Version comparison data
----------

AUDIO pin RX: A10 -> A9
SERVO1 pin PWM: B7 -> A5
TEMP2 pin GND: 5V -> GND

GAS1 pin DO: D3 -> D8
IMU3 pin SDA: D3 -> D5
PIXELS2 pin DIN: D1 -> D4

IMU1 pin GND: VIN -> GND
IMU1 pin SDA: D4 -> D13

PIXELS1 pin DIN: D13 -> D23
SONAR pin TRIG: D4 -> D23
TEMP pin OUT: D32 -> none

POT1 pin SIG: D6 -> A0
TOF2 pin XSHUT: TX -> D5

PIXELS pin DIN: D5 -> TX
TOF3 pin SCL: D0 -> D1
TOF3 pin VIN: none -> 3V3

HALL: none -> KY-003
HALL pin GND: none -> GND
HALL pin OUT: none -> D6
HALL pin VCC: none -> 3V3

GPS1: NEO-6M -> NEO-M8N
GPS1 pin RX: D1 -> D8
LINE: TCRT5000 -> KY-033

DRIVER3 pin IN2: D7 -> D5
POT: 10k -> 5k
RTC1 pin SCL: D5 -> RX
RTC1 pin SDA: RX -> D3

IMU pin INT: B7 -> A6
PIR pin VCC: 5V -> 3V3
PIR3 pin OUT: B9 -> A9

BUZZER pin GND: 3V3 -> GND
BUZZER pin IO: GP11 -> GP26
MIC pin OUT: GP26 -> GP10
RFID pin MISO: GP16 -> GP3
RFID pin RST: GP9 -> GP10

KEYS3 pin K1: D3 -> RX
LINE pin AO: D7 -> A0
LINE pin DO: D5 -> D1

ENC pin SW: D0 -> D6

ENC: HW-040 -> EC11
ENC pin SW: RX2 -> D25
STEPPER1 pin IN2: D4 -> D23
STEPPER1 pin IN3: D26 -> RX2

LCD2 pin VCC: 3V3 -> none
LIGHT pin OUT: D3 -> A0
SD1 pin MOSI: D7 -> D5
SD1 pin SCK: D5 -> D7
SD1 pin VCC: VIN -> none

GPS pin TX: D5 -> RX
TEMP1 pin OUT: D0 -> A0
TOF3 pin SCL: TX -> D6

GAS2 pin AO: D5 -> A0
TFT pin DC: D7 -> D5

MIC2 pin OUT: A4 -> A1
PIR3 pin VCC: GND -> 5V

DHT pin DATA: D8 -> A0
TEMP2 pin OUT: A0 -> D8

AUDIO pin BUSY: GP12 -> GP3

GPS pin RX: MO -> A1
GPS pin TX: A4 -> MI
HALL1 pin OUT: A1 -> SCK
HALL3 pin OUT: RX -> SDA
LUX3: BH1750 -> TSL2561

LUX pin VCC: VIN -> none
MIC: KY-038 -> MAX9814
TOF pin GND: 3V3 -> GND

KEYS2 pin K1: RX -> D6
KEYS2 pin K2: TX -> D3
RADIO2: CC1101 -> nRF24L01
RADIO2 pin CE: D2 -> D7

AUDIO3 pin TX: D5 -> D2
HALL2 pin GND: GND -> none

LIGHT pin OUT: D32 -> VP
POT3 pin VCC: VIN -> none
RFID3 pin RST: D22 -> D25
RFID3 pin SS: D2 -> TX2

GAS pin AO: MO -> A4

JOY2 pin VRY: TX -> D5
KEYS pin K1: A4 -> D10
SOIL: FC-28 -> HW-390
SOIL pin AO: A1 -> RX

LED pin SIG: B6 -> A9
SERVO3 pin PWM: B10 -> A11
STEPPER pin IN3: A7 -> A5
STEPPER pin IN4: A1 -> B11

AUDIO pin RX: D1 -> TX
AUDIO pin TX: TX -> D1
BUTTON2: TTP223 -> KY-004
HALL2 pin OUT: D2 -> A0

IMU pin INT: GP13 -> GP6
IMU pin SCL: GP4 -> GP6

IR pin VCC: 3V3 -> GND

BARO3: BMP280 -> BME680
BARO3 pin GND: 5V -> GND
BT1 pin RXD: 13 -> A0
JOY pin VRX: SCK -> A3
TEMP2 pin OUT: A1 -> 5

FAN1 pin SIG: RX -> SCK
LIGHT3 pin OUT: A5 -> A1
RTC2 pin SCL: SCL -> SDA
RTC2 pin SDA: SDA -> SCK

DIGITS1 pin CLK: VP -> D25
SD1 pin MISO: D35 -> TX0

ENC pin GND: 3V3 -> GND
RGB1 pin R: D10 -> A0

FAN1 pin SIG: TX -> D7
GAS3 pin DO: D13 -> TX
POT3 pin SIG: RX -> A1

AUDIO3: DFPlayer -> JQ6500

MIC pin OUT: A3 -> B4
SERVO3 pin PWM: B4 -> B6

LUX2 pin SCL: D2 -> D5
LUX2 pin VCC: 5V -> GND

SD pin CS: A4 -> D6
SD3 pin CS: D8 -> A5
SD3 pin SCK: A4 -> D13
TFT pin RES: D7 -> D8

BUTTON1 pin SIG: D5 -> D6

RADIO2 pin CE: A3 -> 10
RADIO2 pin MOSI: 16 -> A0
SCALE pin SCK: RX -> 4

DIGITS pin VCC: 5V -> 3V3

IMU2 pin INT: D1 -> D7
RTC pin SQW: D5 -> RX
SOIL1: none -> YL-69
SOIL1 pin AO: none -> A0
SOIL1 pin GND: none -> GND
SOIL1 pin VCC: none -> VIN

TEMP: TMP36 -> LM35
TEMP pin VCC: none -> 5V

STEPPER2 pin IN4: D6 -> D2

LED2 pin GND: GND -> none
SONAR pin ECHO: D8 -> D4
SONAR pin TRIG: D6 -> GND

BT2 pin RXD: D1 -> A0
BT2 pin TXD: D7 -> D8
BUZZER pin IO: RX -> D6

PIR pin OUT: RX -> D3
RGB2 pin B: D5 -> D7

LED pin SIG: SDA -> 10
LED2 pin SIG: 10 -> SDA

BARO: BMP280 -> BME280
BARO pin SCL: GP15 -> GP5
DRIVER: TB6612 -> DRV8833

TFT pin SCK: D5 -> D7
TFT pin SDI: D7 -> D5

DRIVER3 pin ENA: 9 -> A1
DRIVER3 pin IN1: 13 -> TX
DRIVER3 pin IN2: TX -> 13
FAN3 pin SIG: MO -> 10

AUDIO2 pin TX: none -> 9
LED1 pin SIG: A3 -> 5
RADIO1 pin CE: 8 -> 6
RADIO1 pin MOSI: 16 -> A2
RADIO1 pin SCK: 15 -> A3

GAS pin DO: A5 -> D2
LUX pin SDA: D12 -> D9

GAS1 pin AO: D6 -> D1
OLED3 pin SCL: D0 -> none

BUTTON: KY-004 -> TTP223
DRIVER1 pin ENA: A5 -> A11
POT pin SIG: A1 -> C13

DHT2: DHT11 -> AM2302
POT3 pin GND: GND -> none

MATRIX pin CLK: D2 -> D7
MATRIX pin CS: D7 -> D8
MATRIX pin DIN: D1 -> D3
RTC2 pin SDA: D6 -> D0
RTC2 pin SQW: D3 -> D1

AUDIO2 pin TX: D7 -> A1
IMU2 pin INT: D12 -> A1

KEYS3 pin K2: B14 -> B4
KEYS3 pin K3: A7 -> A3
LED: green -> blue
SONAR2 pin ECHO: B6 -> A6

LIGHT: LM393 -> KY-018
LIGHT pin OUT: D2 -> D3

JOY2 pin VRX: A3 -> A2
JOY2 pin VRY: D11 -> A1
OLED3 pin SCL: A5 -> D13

----------

Work task> Could you write out, exactly as they stand, only the lines above that begin at the line with "DRIVER3 pin IN2: TX -> 13" and stop after the line with "JOY2 pin VRX: A3 -> A2"?

Written answer>
DRIVER3 pin IN2: TX -> 13
FAN3 pin SIG: MO -> 10

AUDIO2 pin TX: none -> 9
LED1 pin SIG: A3 -> 5
RADIO1 pin CE: 8 -> 6
RADIO1 pin MOSI: 16 -> A2
RADIO1 pin SCK: 15 -> A3

GAS pin DO: A5 -> D2
LUX pin SDA: D12 -> D9

GAS1 pin AO: D6 -> D1
OLED3 pin SCL: D0 -> none

BUTTON: KY-004 -> TTP223
DRIVER1 pin ENA: A5 -> A11
POT pin SIG: A1 -> C13

DHT2: DHT11 -> AM2302
POT3 pin GND: GND -> none

MATRIX pin CLK: D2 -> D7
MATRIX pin CS: D7 -> D8
MATRIX pin DIN: D1 -> D3
RTC2 pin SDA: D6 -> D0
RTC2 pin SQW: D3 -> D1

AUDIO2 pin TX: D7 -> A1
IMU2 pin INT: D12 -> A1

KEYS3 pin K2: B14 -> B4
KEYS3 pin K3: A7 -> A3
LED: green -> blue
SONAR2 pin ECHO: B6 -> A6

LIGHT: LM393 -> KY-018
LIGHT pin OUT: D2 -> D3

JOY2 pin VRX: A3 -> A2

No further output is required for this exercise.